* WORK INSTRUCTION
The listing below should be written out word for word, with its pictures removed.

-------- SOURCE MATERIAL

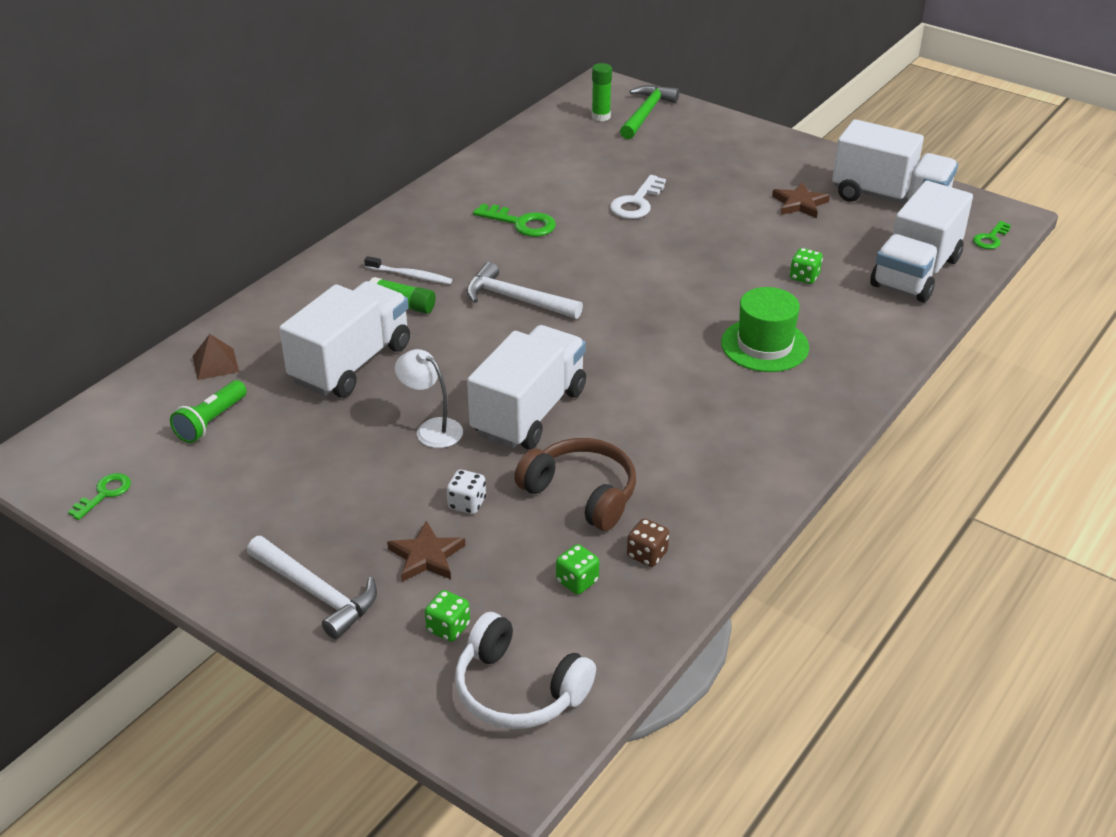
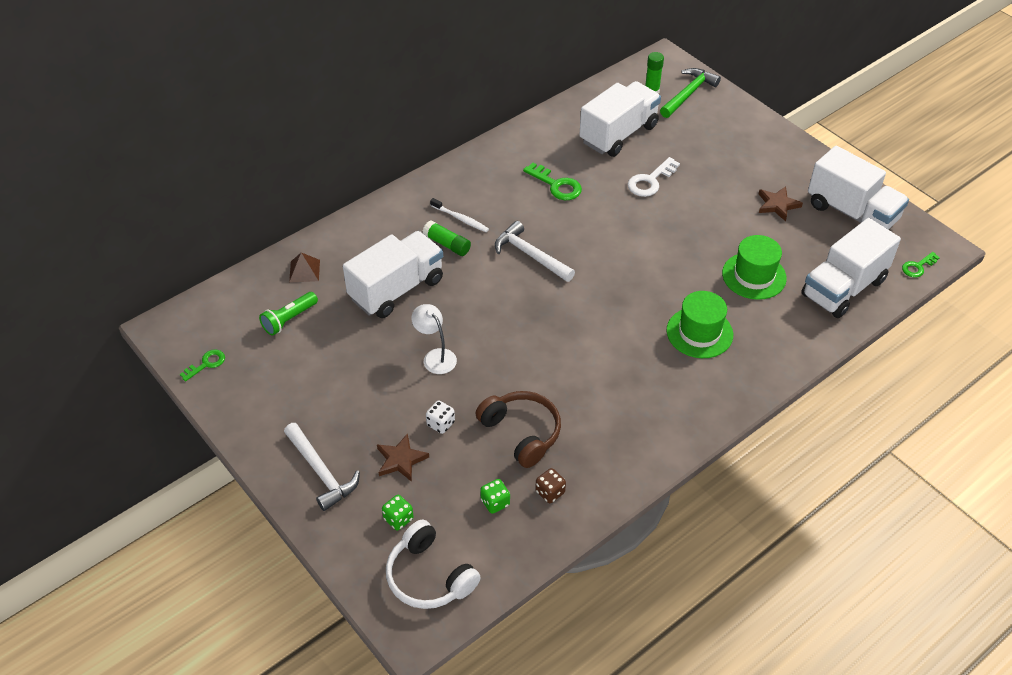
camera: 15 degrees right, 10 degrees up
(529, 412) = (507, 356): white truck -> white truck (618, 134)
(804, 277) = (754, 276): green dice -> green hat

----------------

* EXERCISE SOLUTION
camera: 15 degrees right, 10 degrees up
(529, 412) = (507, 356): white truck -> white truck (618, 134)
(804, 277) = (754, 276): green dice -> green hat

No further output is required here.